(Action item) Every line of the entries that holds the word "camion" is to be copied.

(Data extract)
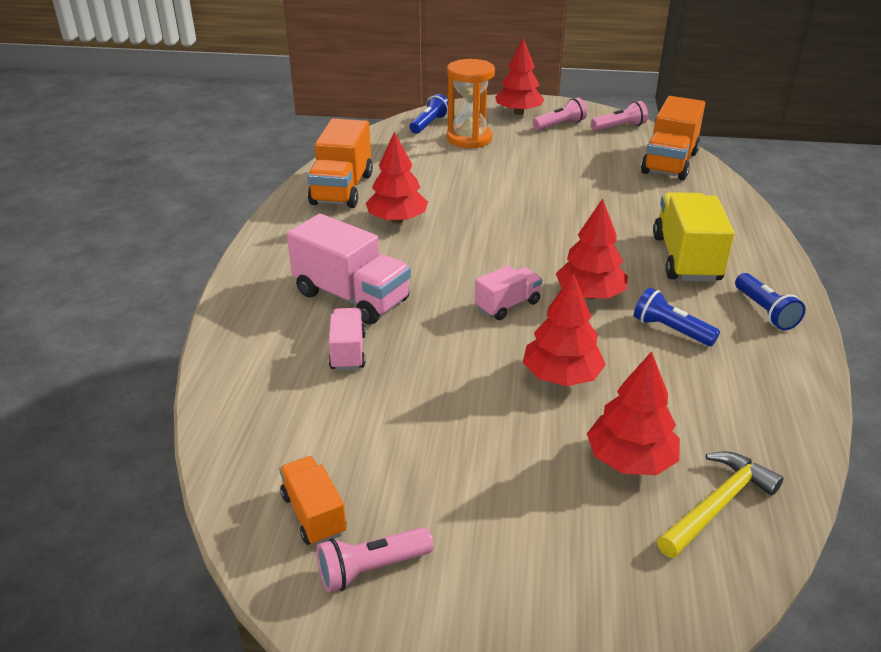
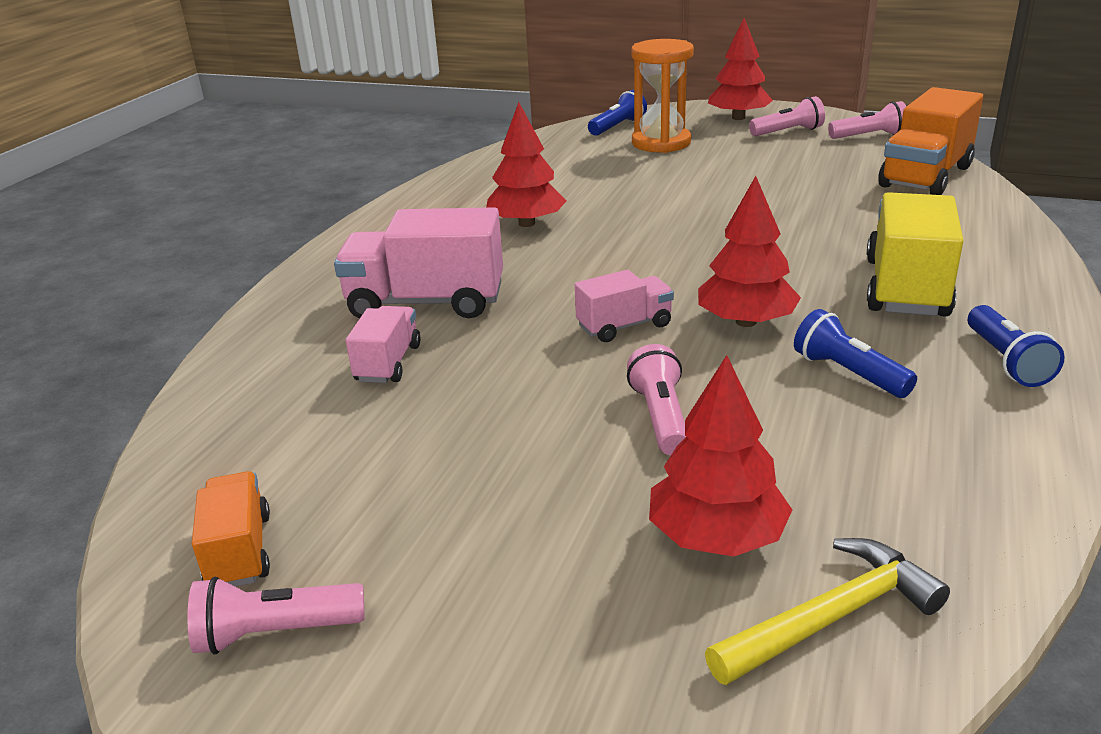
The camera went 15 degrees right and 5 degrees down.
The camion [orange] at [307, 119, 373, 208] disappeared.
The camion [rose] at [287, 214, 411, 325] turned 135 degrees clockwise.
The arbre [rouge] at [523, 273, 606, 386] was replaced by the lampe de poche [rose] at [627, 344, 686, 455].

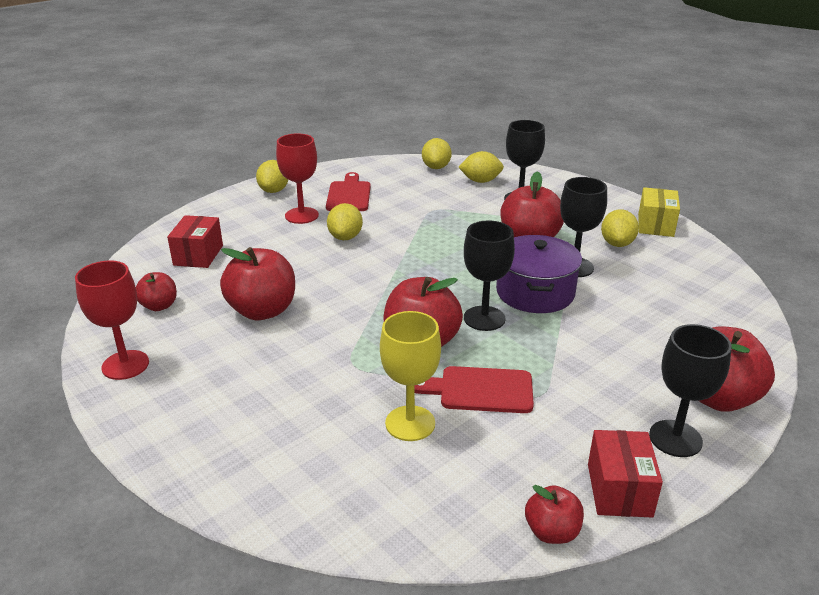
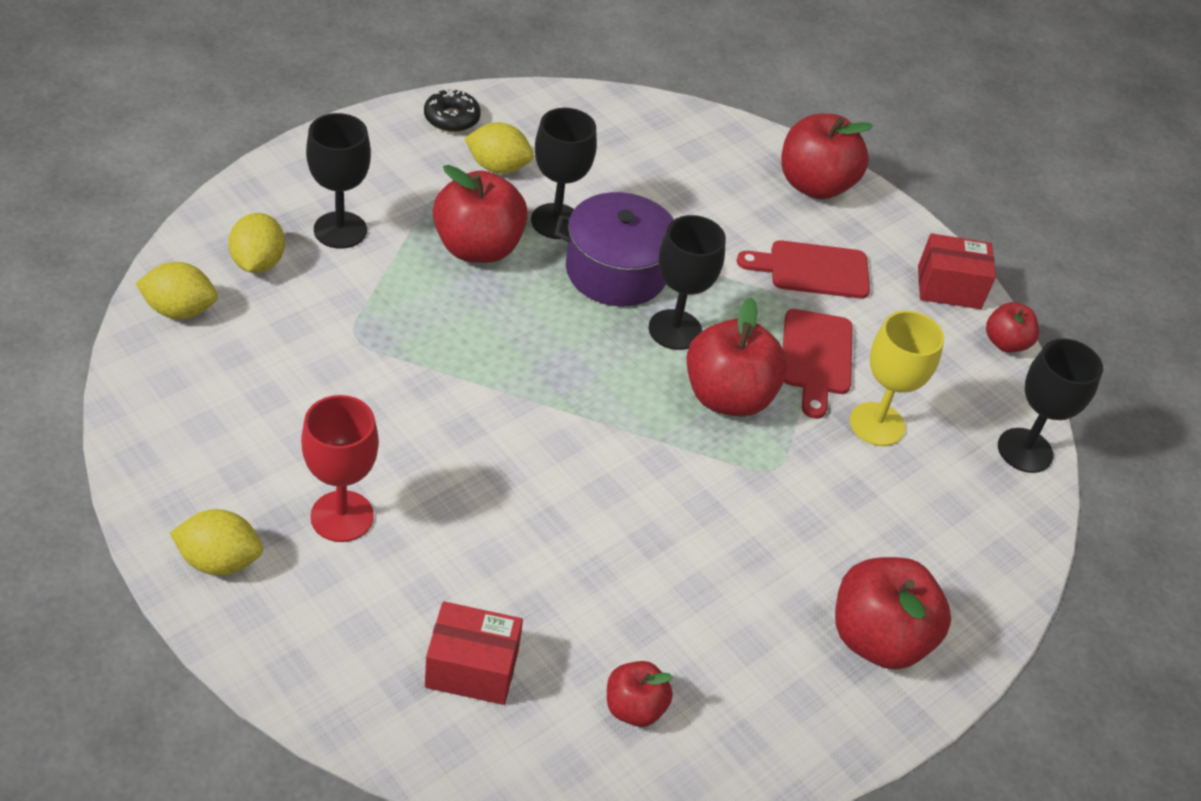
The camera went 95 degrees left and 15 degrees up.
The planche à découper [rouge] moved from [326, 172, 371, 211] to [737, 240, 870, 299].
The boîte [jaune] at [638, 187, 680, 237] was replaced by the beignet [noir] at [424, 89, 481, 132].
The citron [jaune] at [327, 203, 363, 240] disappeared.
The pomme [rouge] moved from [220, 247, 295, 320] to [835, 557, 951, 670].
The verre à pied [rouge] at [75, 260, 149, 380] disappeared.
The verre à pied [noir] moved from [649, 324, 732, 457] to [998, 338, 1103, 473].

(Task output)
The camion [orange] at [307, 119, 373, 208] disappeared.
The camion [rose] at [287, 214, 411, 325] turned 135 degrees clockwise.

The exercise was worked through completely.